(GIVEN DATA)
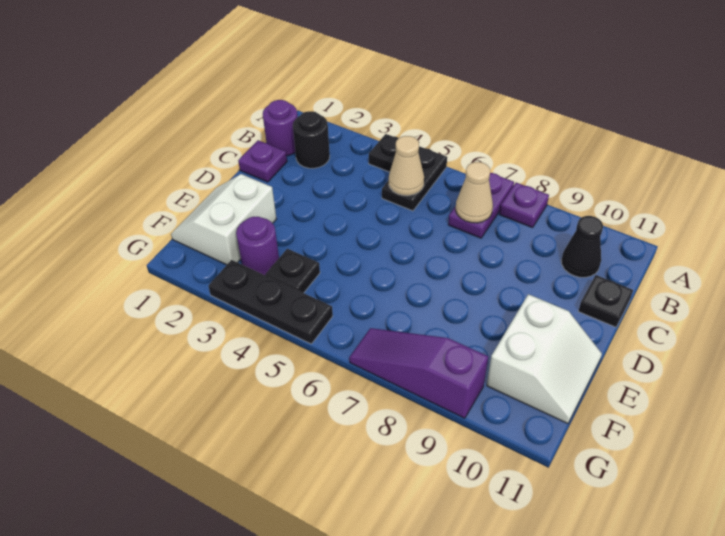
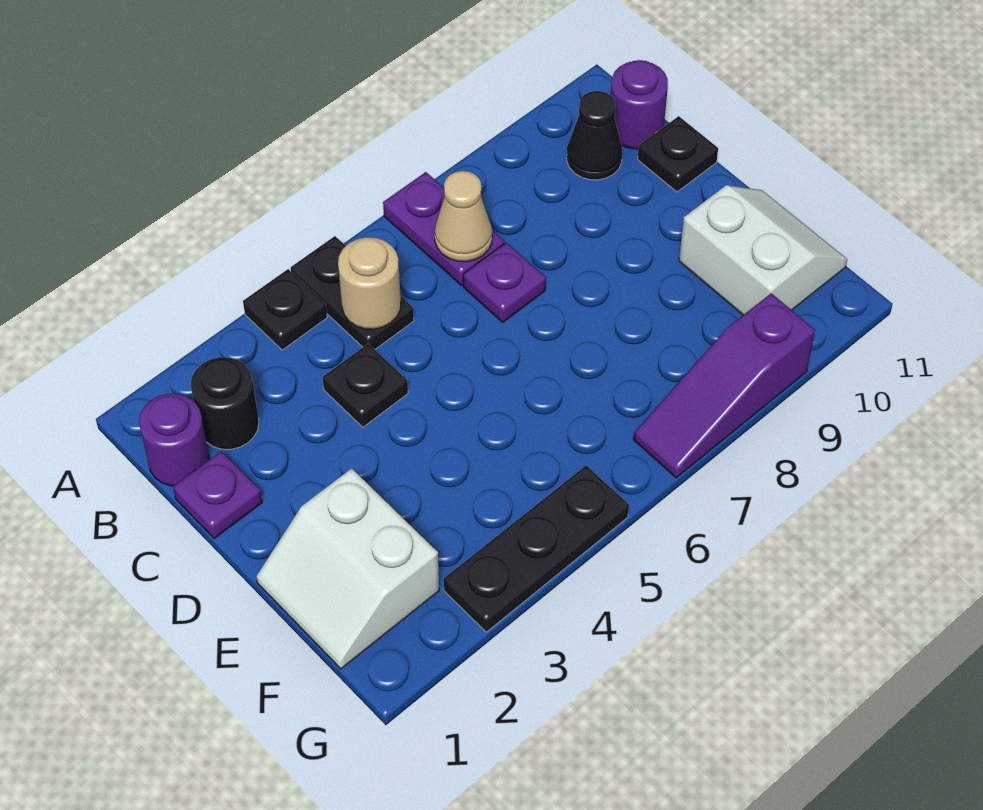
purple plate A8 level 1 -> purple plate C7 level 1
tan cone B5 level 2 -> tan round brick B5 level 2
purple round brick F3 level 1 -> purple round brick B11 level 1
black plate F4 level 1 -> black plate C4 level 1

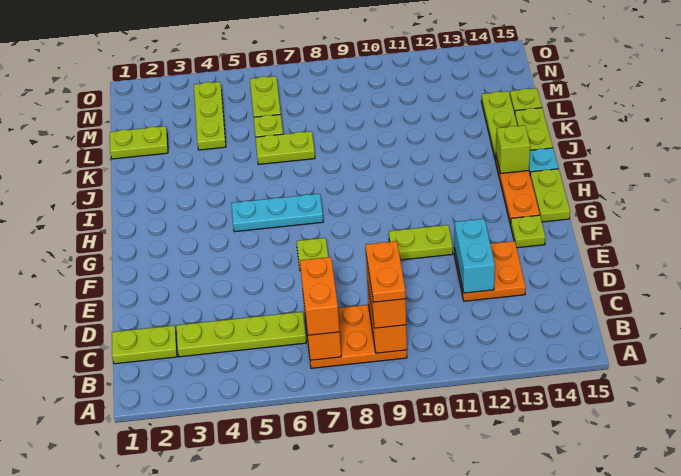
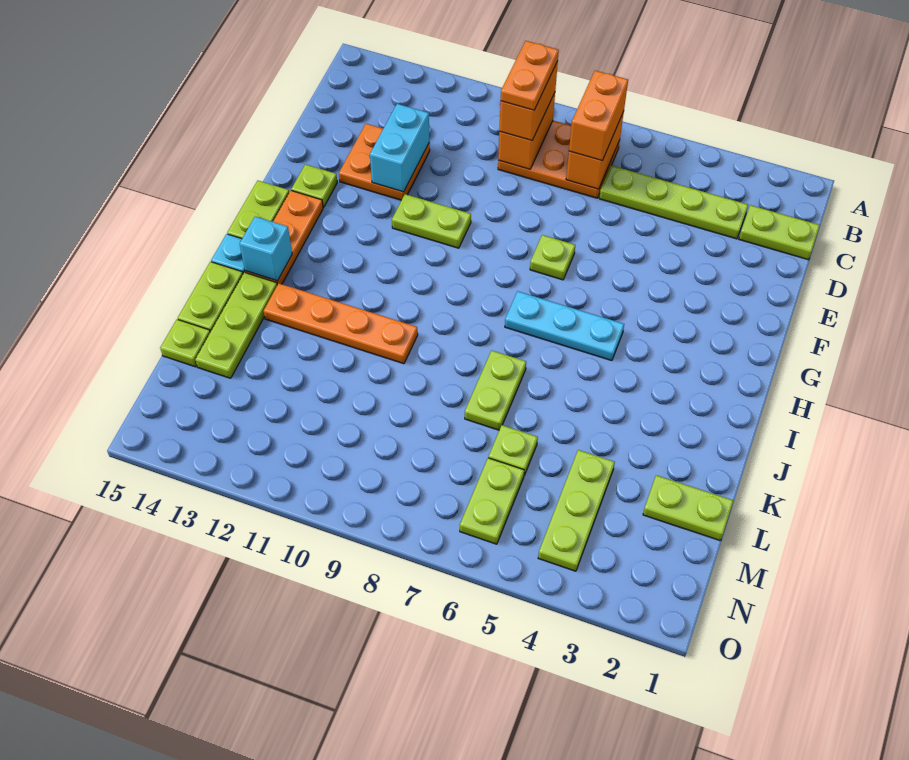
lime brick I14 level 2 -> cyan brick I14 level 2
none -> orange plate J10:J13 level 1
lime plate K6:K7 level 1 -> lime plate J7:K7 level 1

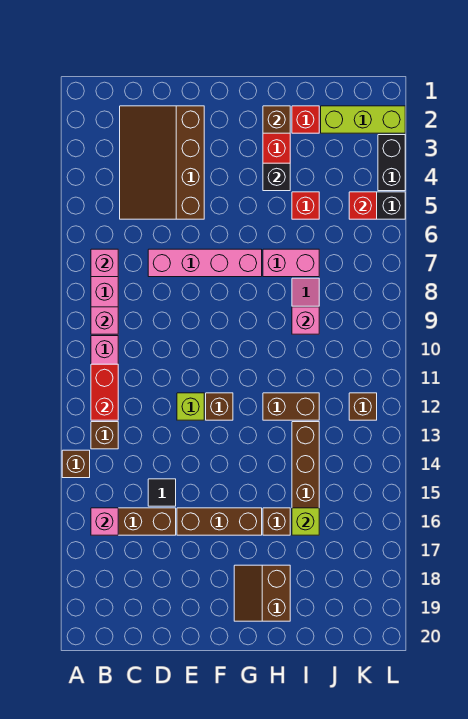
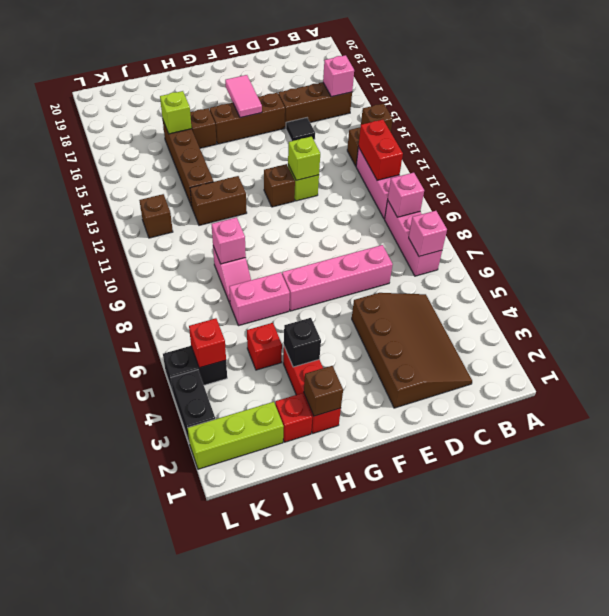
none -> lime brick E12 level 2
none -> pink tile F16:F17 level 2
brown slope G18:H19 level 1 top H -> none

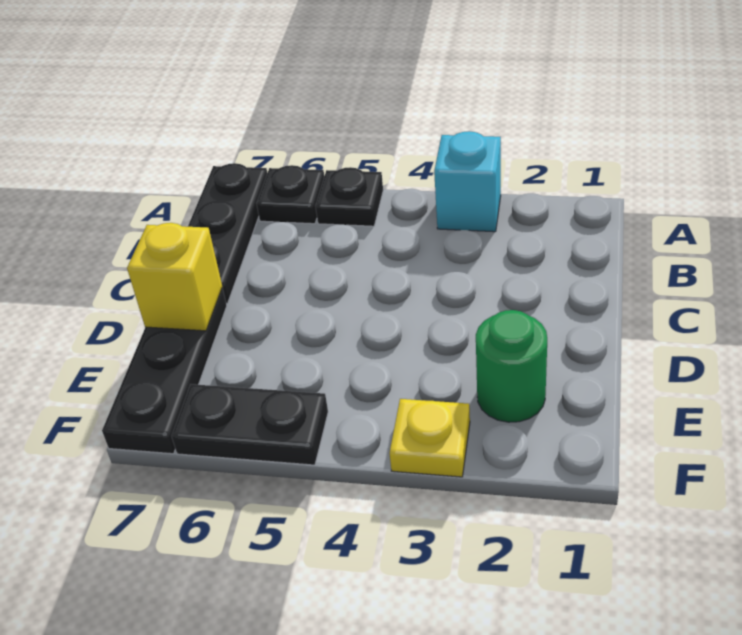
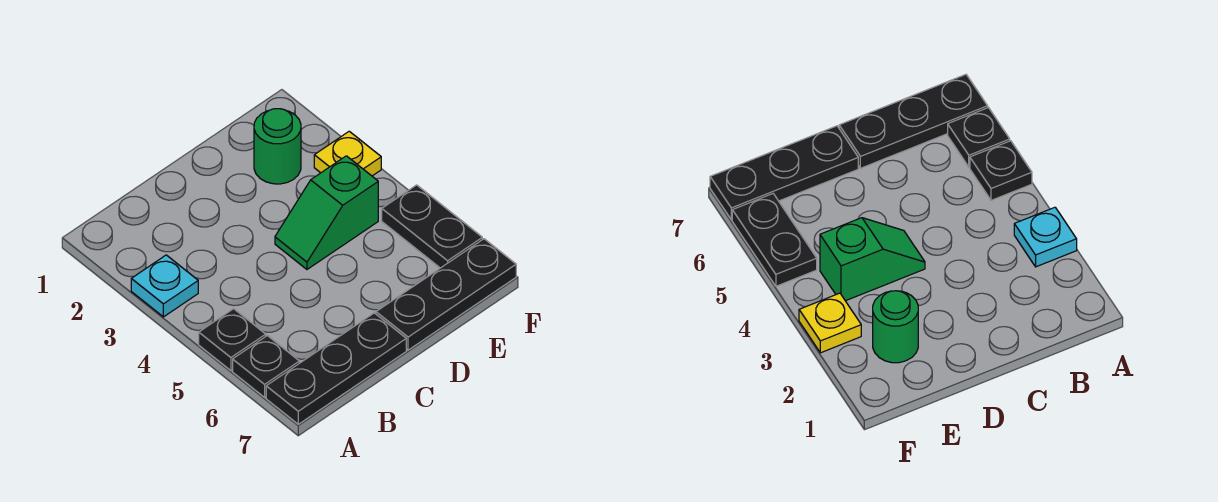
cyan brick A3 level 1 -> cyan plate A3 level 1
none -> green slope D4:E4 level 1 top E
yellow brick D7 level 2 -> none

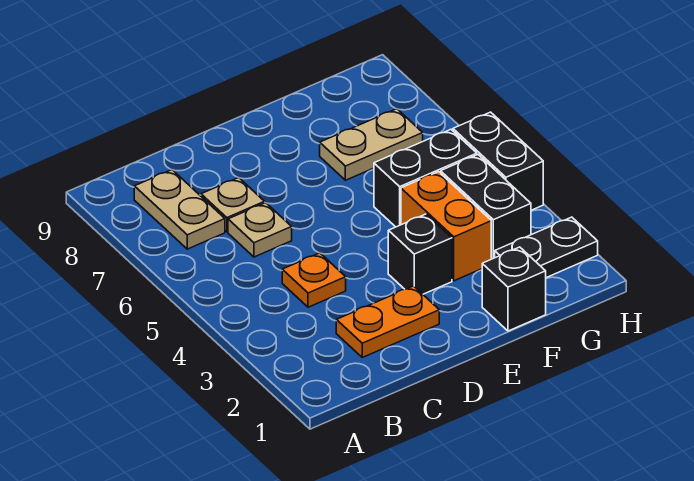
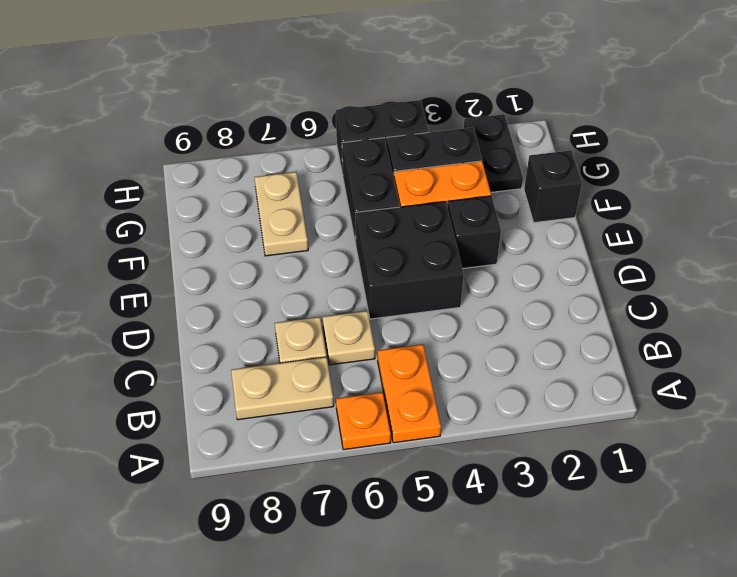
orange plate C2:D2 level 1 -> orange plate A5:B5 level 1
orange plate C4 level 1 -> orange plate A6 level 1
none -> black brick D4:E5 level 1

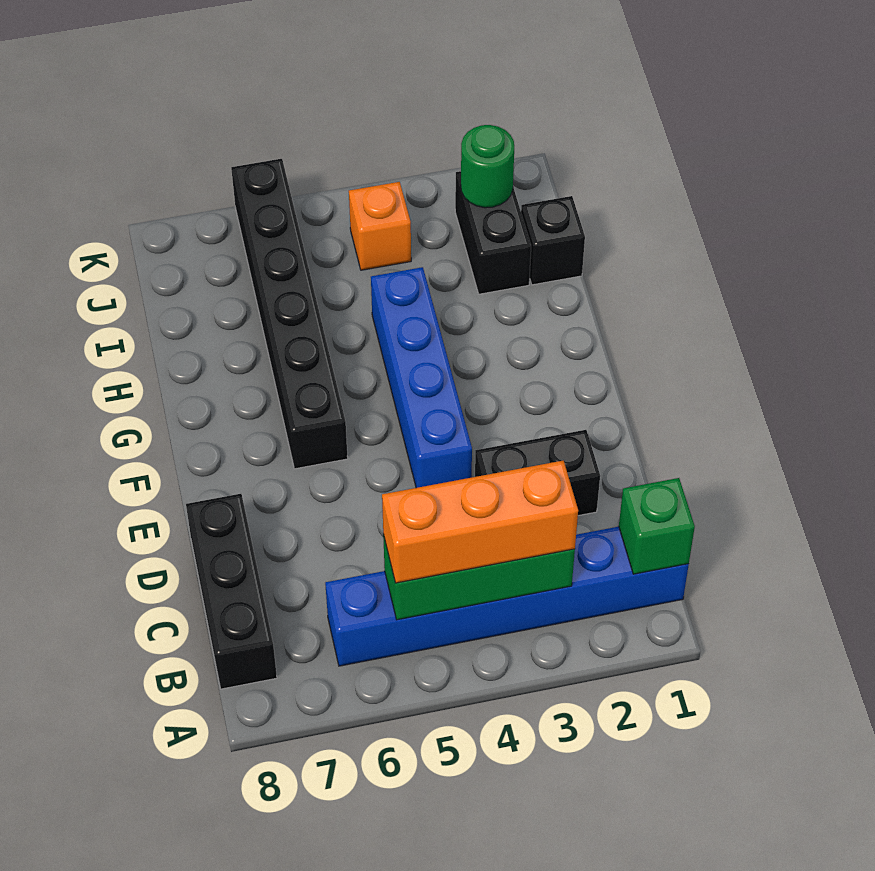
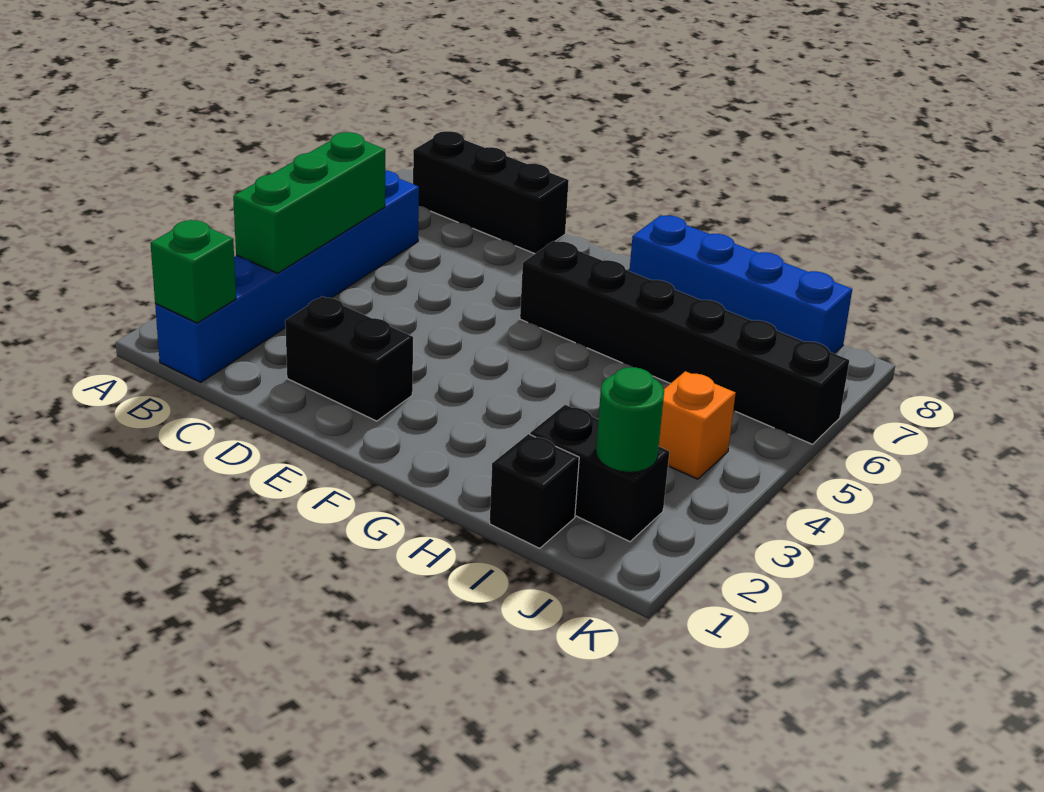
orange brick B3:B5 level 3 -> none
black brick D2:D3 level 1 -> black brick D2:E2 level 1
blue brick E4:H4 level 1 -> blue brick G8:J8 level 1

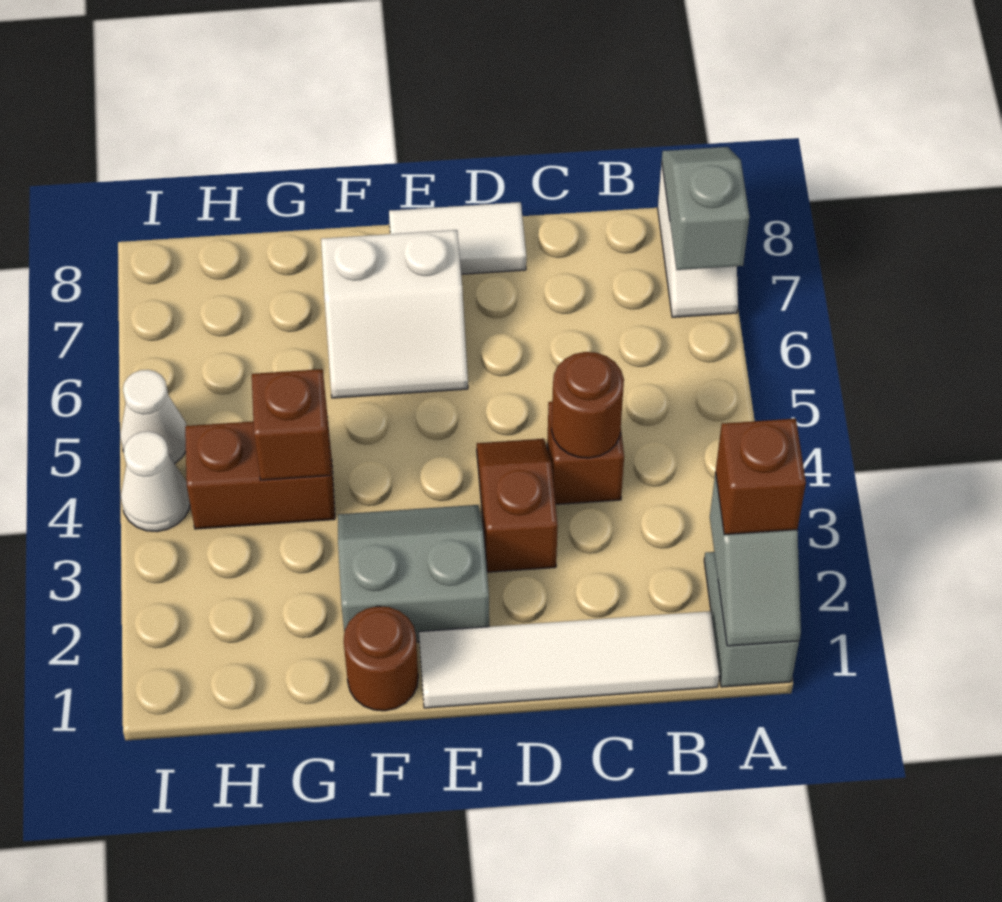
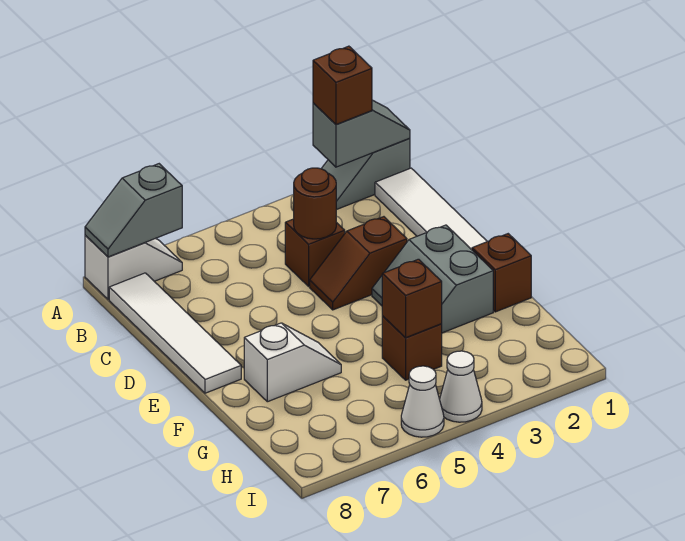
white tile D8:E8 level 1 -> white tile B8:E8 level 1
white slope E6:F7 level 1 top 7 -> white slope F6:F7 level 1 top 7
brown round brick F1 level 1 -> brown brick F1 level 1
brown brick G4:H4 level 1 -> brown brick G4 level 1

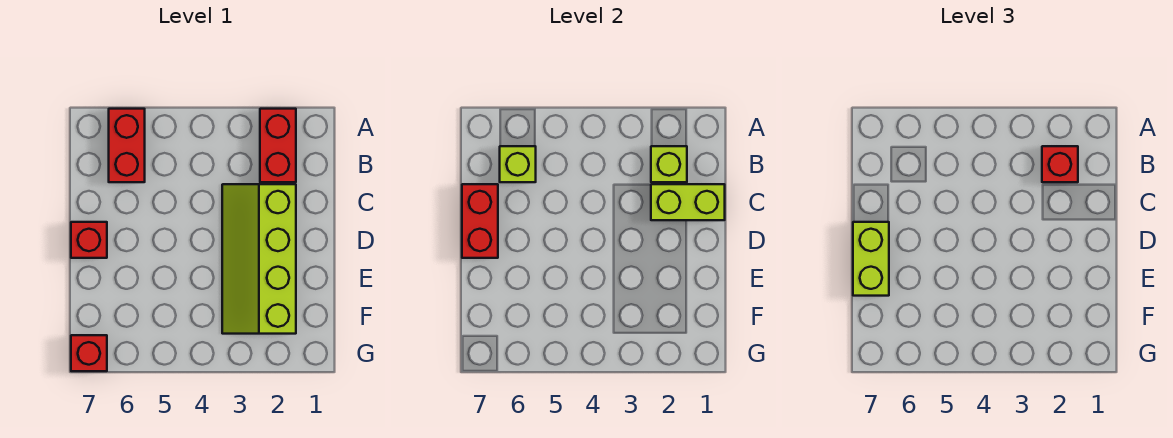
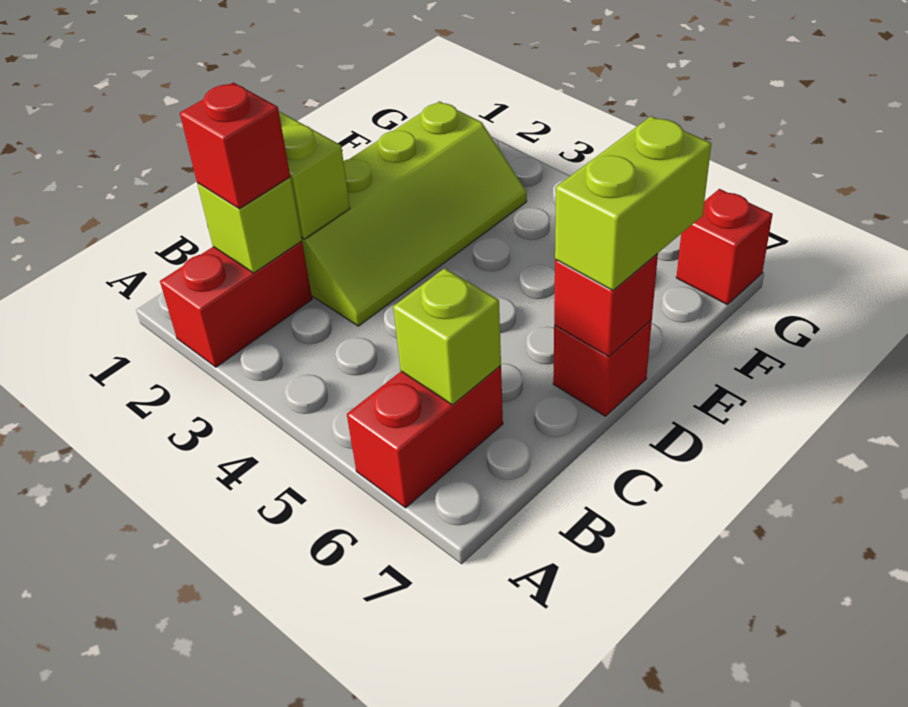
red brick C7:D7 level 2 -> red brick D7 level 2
(End GIVEN DATA)
ASSIGNED TASK: Starting at the line above that holds "purple round brick F3", return each line up to and including the one that holds "none -> lime brick E12 level 2", exactly as written, minus any pictures.

EXPECTED OUTPUT:
purple round brick F3 level 1 -> purple round brick B11 level 1
black plate F4 level 1 -> black plate C4 level 1

lime brick I14 level 2 -> cyan brick I14 level 2
none -> orange plate J10:J13 level 1
lime plate K6:K7 level 1 -> lime plate J7:K7 level 1

none -> lime brick E12 level 2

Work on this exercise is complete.